>>>>

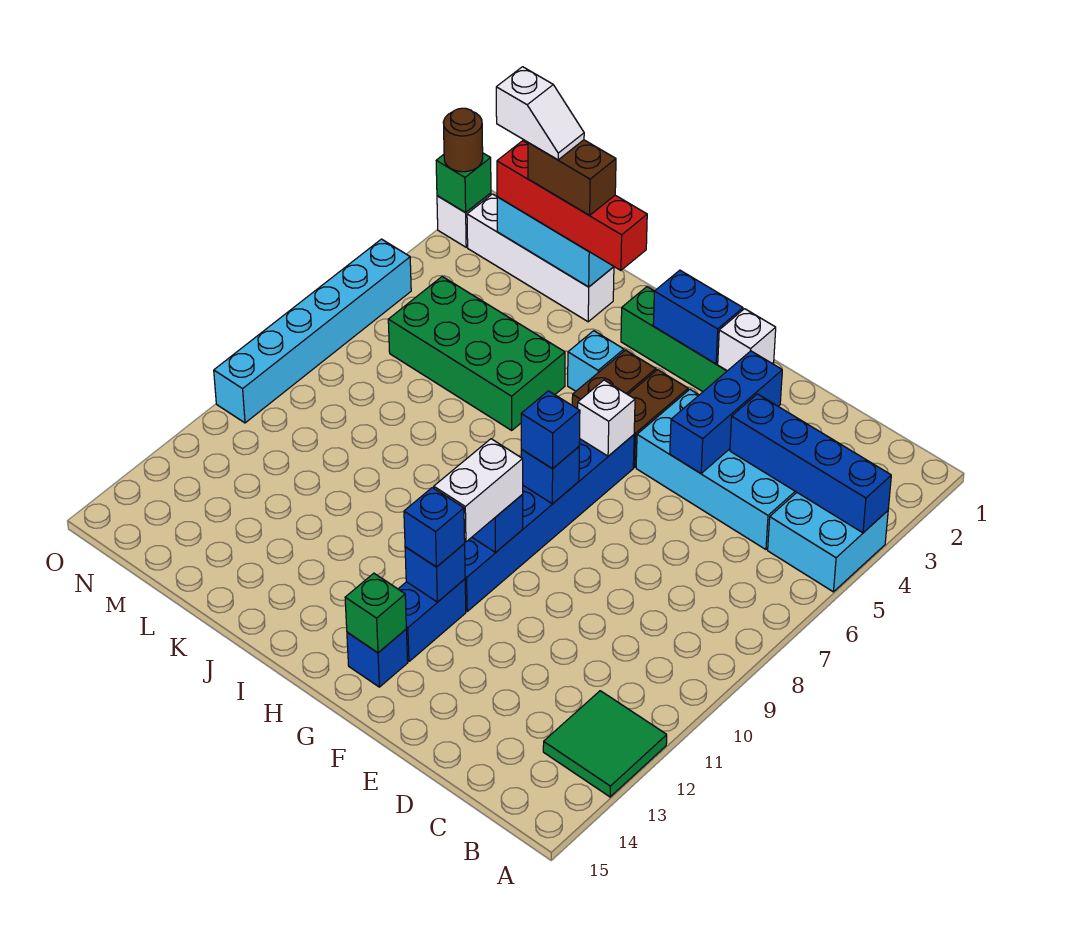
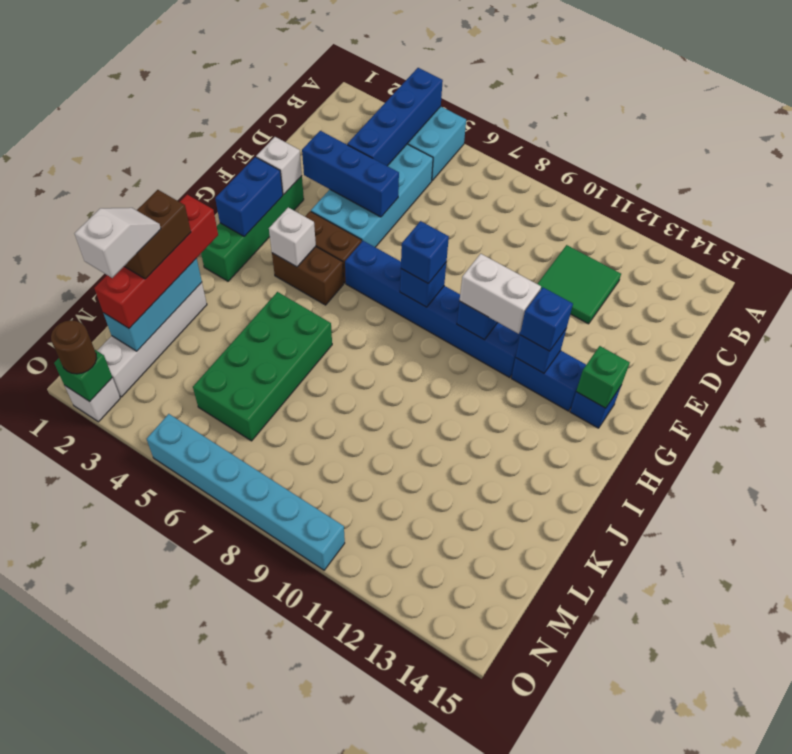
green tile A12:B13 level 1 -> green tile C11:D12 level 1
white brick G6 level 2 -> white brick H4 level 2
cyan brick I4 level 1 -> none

<<<<

| DESCRIPTION OF THE TASK |
When the listing is transcribed, every line must match the original exactly, and the pictures must be left out.

| FINISHED TASK |
green tile A12:B13 level 1 -> green tile C11:D12 level 1
white brick G6 level 2 -> white brick H4 level 2
cyan brick I4 level 1 -> none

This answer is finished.